Problem statement:
Copy out each line below that has the word "none" in it.

Data extract:
:::
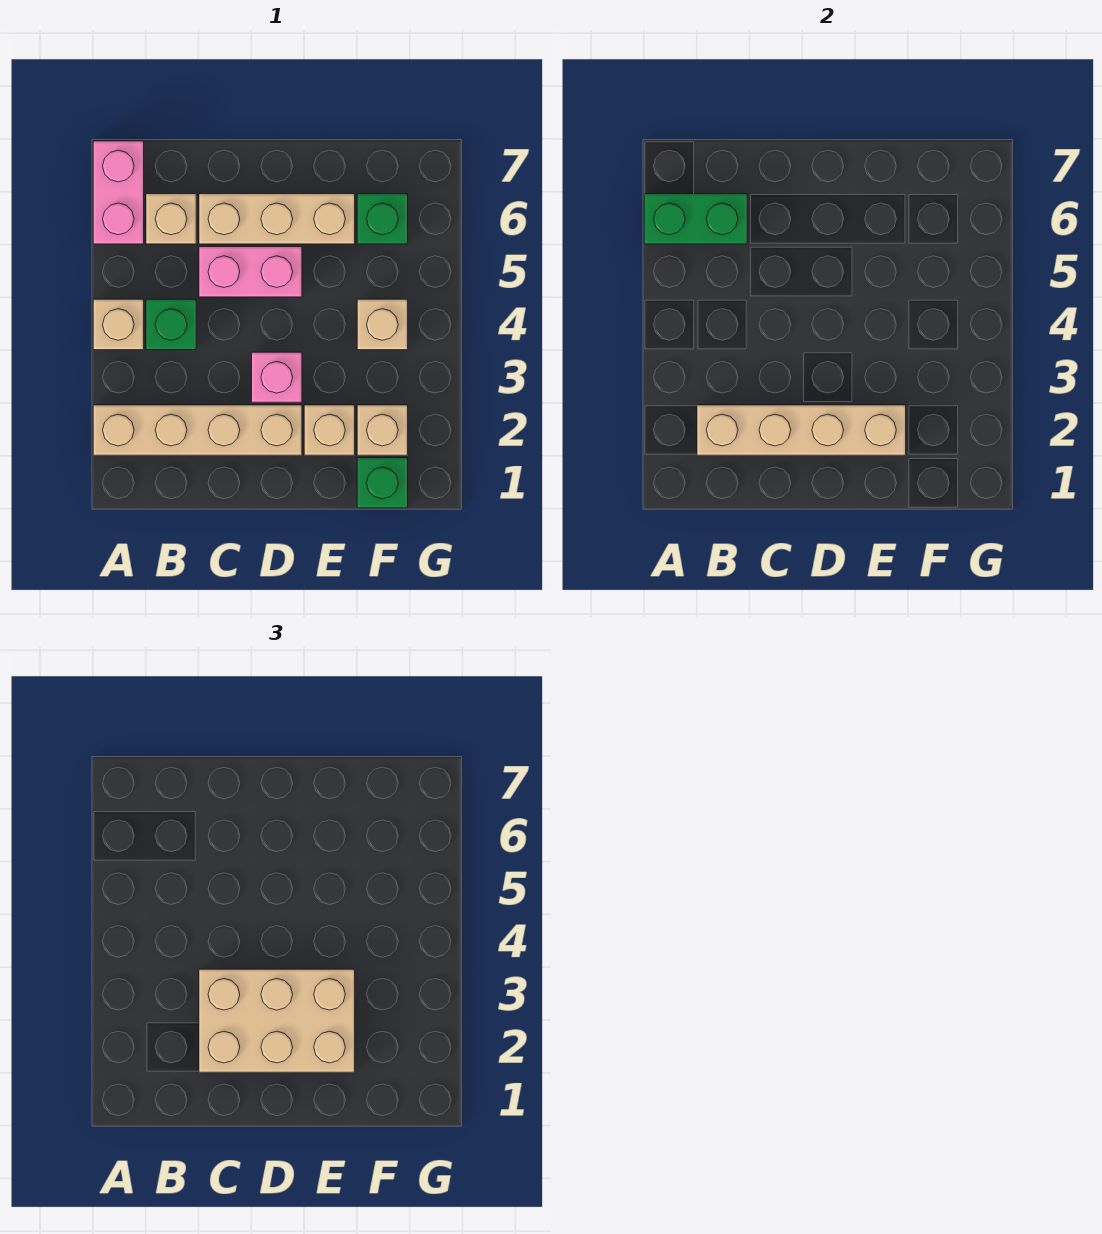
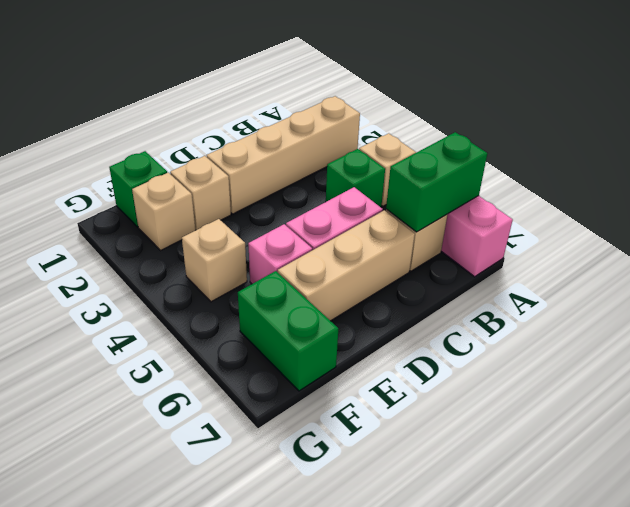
tan brick B2:E2 level 2 -> none
tan brick C2:E3 level 3 -> none
pink brick D3 level 1 -> pink brick E5 level 1
green brick F6 level 1 -> green brick F6:F7 level 1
:::
Answer space:
tan brick B2:E2 level 2 -> none
tan brick C2:E3 level 3 -> none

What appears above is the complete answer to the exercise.